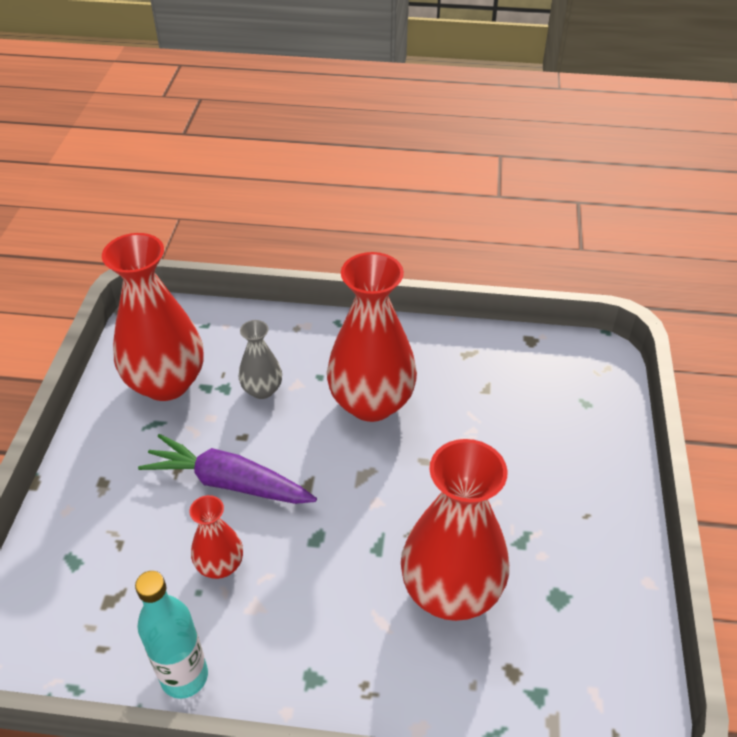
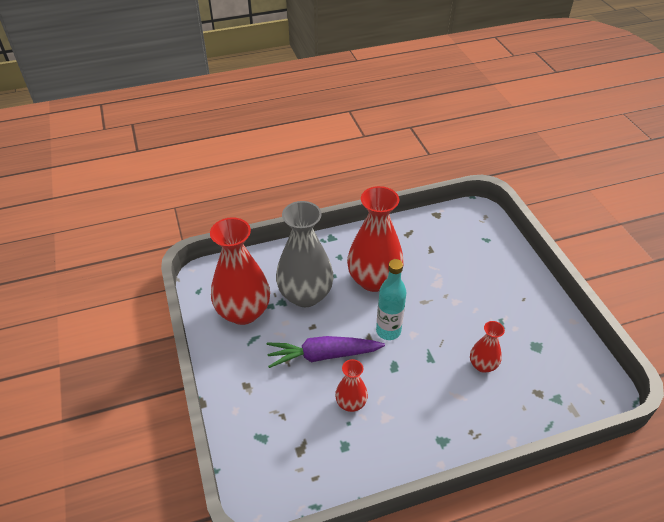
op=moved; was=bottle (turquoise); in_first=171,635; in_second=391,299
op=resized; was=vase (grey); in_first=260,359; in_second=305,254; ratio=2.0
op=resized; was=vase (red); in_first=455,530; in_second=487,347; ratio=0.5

Aim of the task:
Quote each line of the listing exactly, but leave the pictures out.

Completed exercise:
op=moved; was=bottle (turquoise); in_first=171,635; in_second=391,299
op=resized; was=vase (grey); in_first=260,359; in_second=305,254; ratio=2.0
op=resized; was=vase (red); in_first=455,530; in_second=487,347; ratio=0.5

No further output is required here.